> _Exercise directions_: Images are to be dropped, and the rest of the data reproduced exactly.

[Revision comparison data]

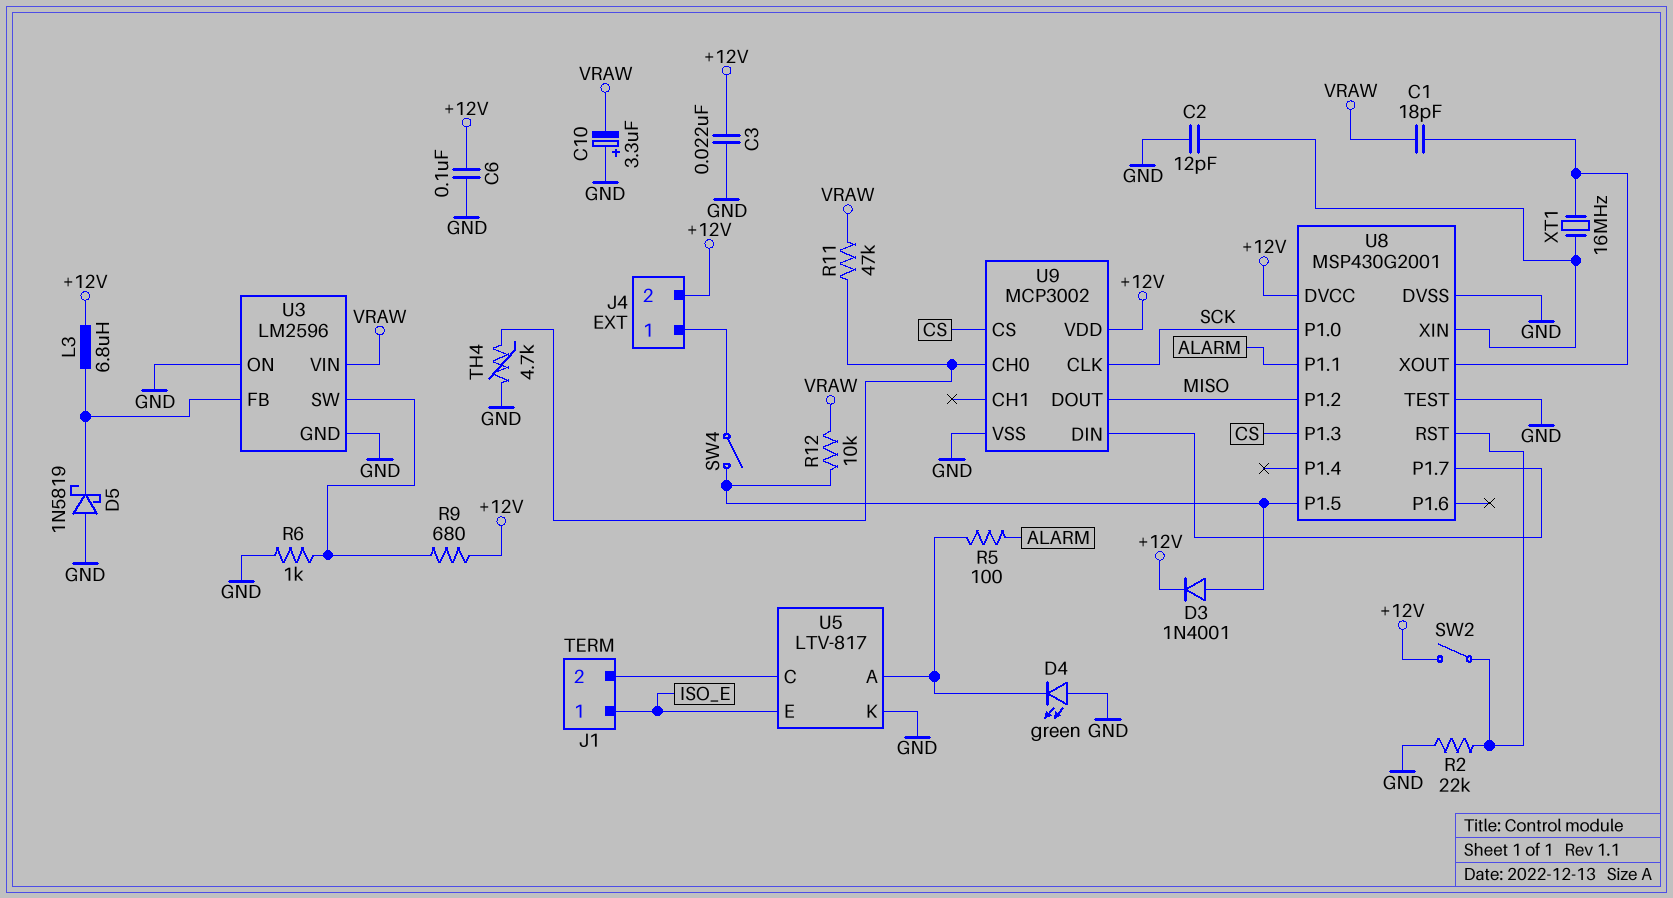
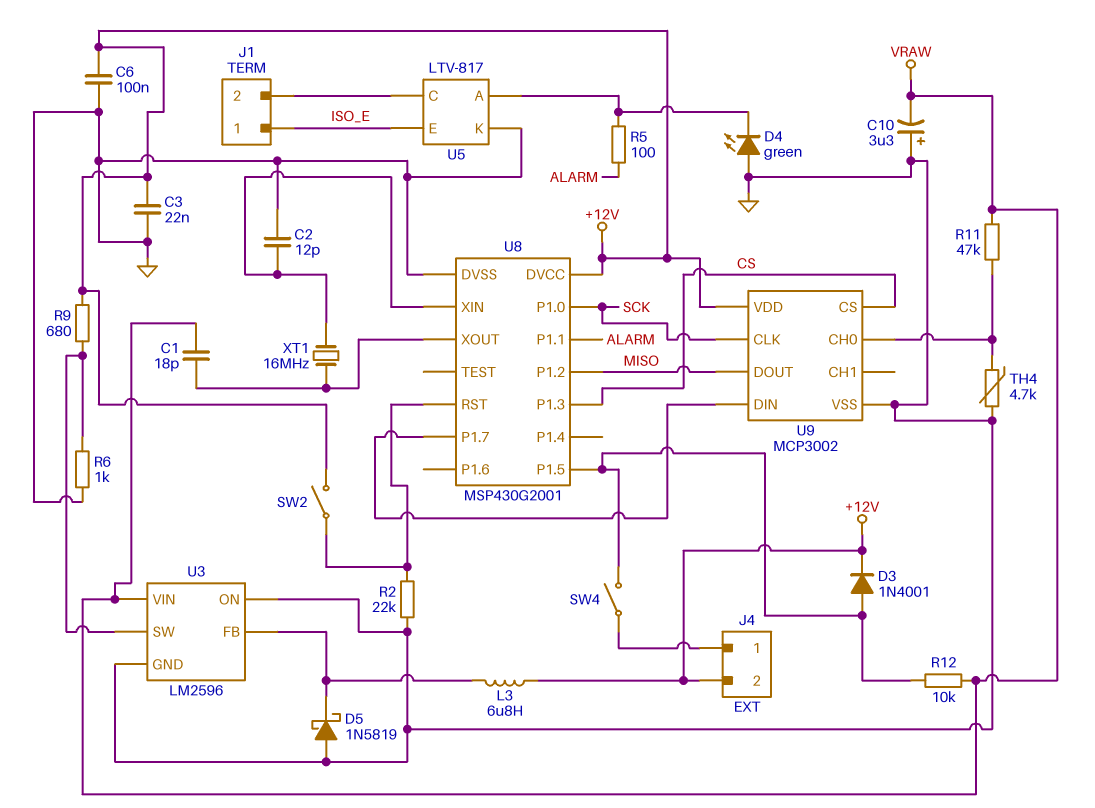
U8 pin TEST: GND -> none

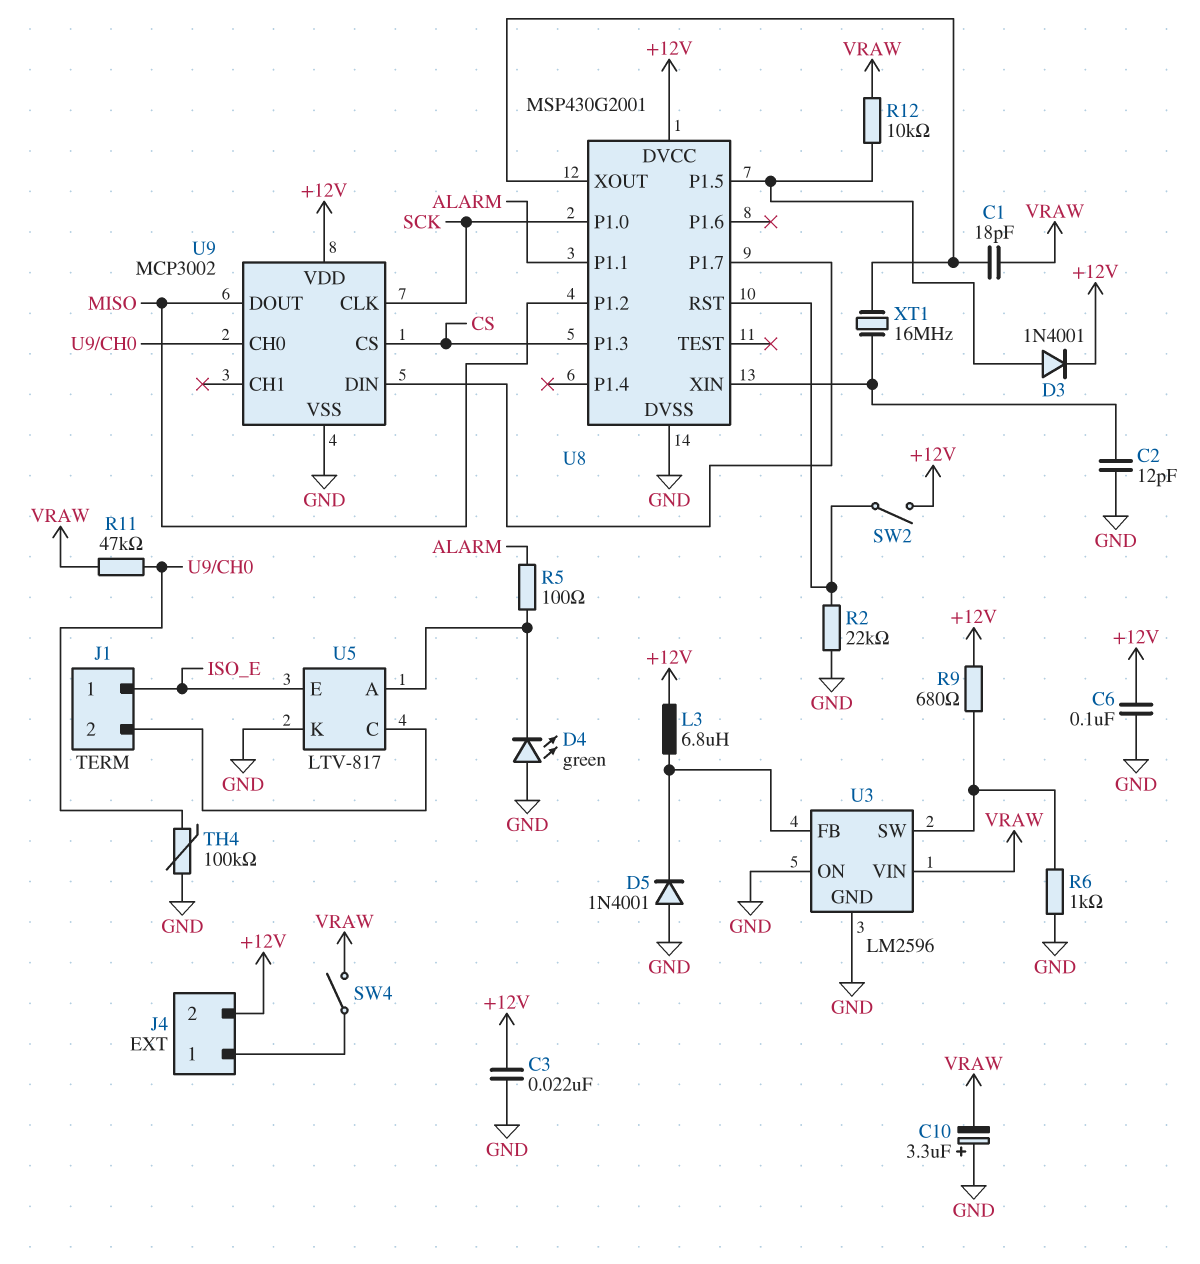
D5: schottky 1N5819 (A GND, K U3/FB) -> diode 1N4001 (A GND, K U3/FB)
SW4: switch (J4/1, U8/P1.5) -> switch (J4/1, VRAW)
TH4: 4.7k (GND, U9/CH0) -> 100k (GND, U9/CH0)

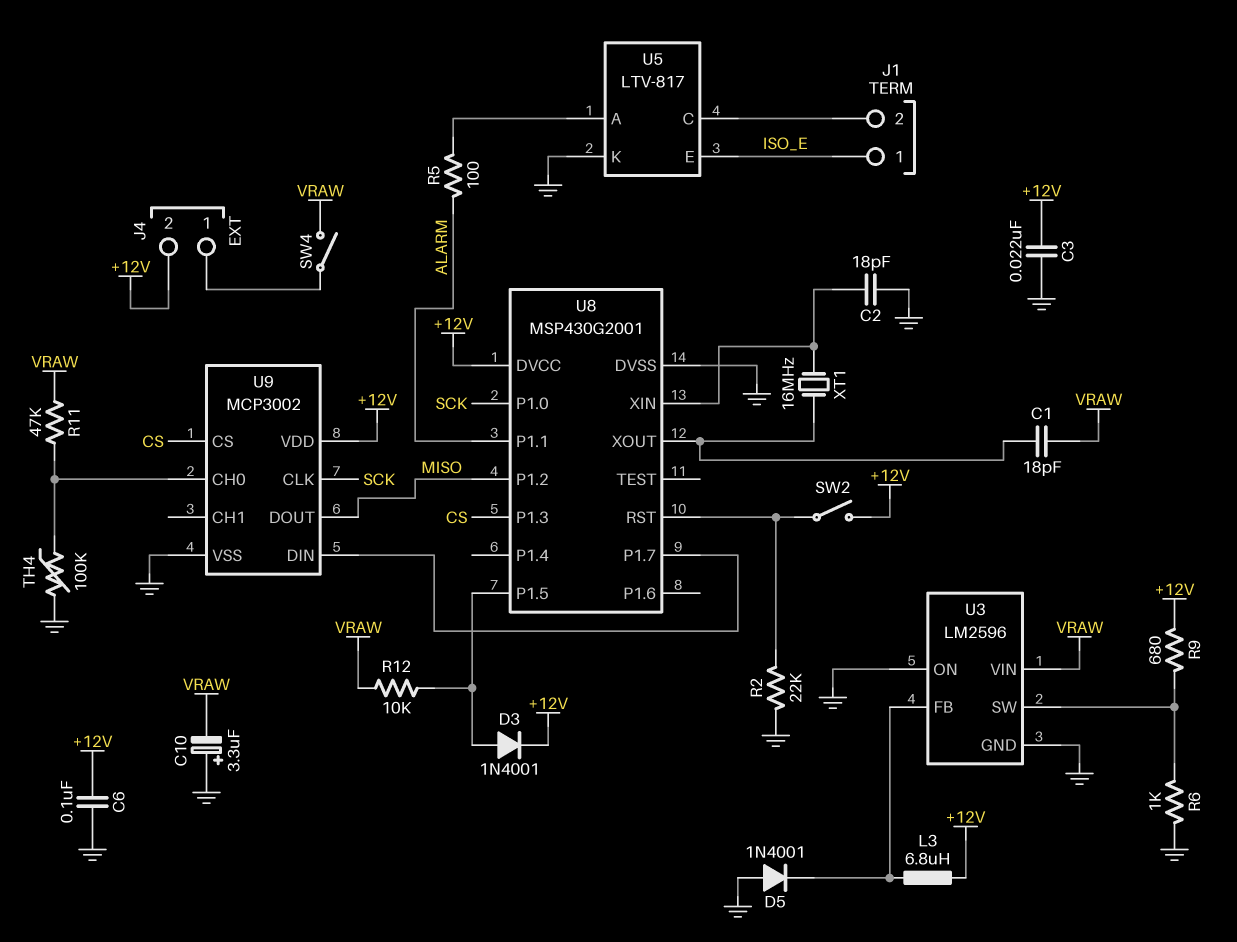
C2: 12pF (GND, U8/XIN) -> 18pF (GND, U8/XIN)
D4: LED green (A GND, K U5/A) -> none

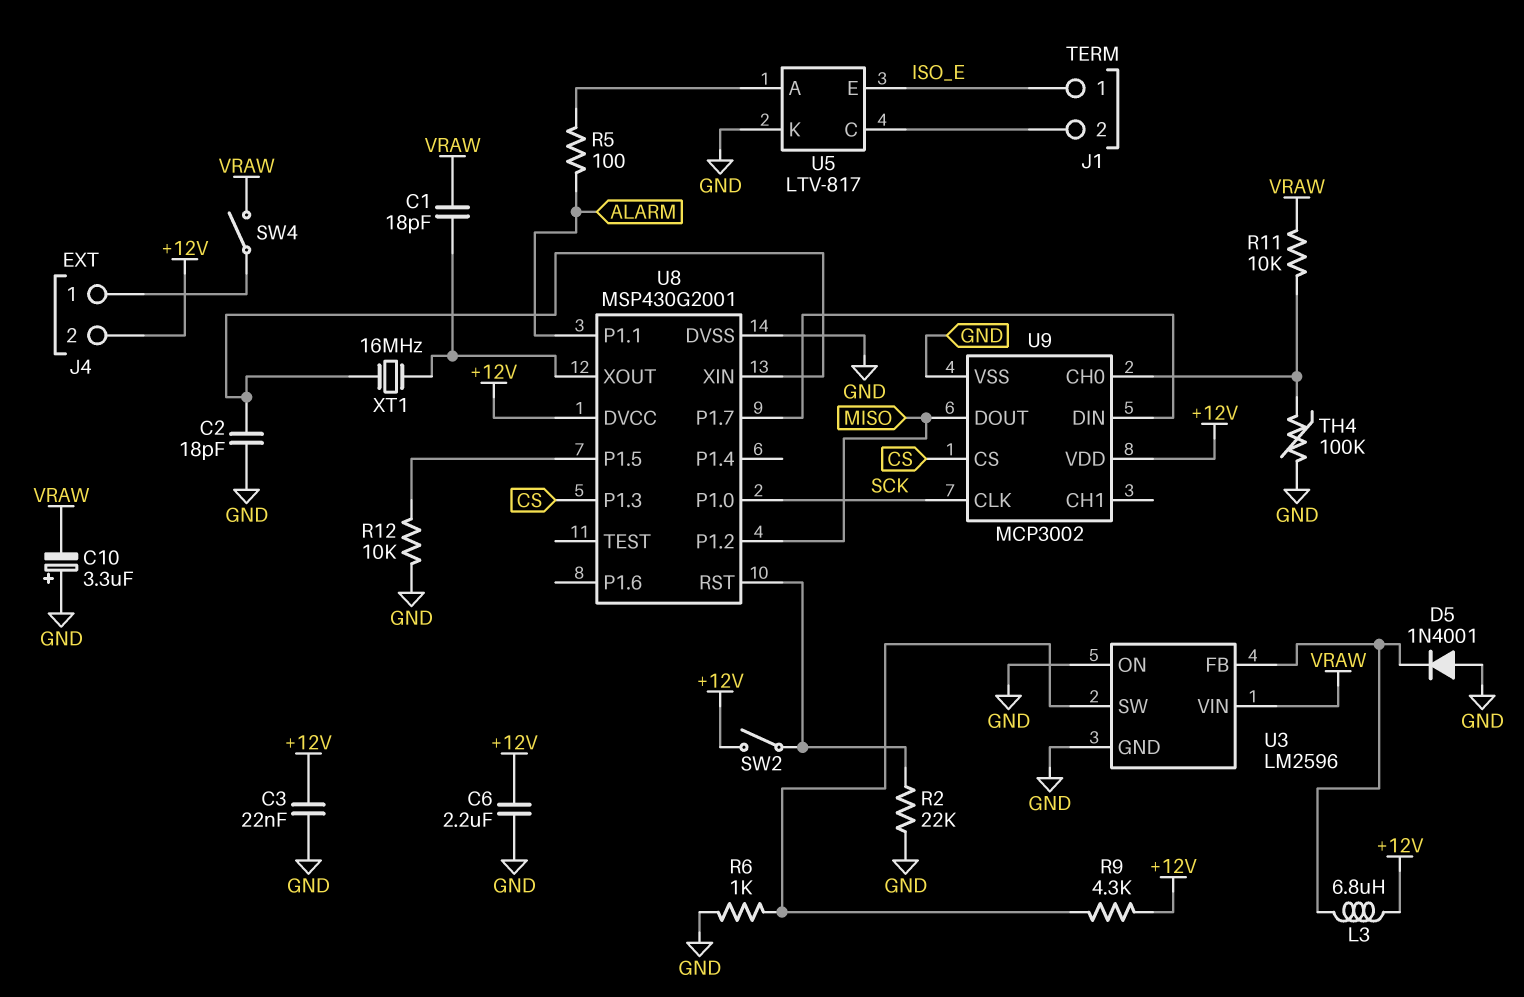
C6: 100nF (+12V, GND) -> 2.2uF (+12V, GND)
D3: diode 1N4001 (A U8/P1.5, K +12V) -> none
R9: 680 (+12V, U3/SW) -> 4.3k (+12V, U3/SW)
R11: 47k (U9/CH0, VRAW) -> 10k (U9/CH0, VRAW)
R12: 10k (U8/P1.5, VRAW) -> 10k (GND, U8/P1.5)

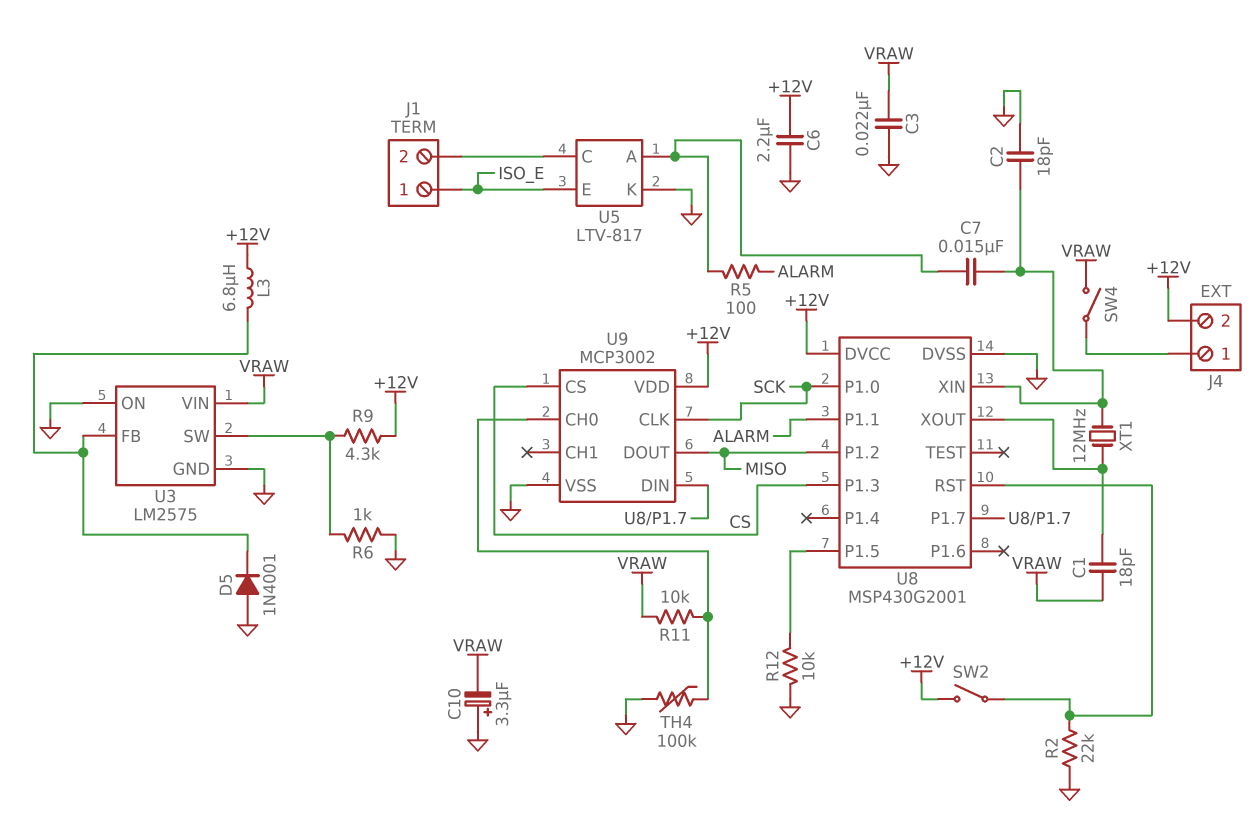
C3: 22nF (+12V, GND) -> 22nF (GND, VRAW)
C7: none -> 15nF (U5/A, U8/XIN)
U3: LM2596 -> LM2575
XT1: 16MHz (U8/XIN, U8/XOUT) -> 12MHz (U8/XIN, U8/XOUT)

> _Result for this task_:
U8 pin TEST: GND -> none

D5: schottky 1N5819 (A GND, K U3/FB) -> diode 1N4001 (A GND, K U3/FB)
SW4: switch (J4/1, U8/P1.5) -> switch (J4/1, VRAW)
TH4: 4.7k (GND, U9/CH0) -> 100k (GND, U9/CH0)

C2: 12pF (GND, U8/XIN) -> 18pF (GND, U8/XIN)
D4: LED green (A GND, K U5/A) -> none

C6: 100nF (+12V, GND) -> 2.2uF (+12V, GND)
D3: diode 1N4001 (A U8/P1.5, K +12V) -> none
R9: 680 (+12V, U3/SW) -> 4.3k (+12V, U3/SW)
R11: 47k (U9/CH0, VRAW) -> 10k (U9/CH0, VRAW)
R12: 10k (U8/P1.5, VRAW) -> 10k (GND, U8/P1.5)

C3: 22nF (+12V, GND) -> 22nF (GND, VRAW)
C7: none -> 15nF (U5/A, U8/XIN)
U3: LM2596 -> LM2575
XT1: 16MHz (U8/XIN, U8/XOUT) -> 12MHz (U8/XIN, U8/XOUT)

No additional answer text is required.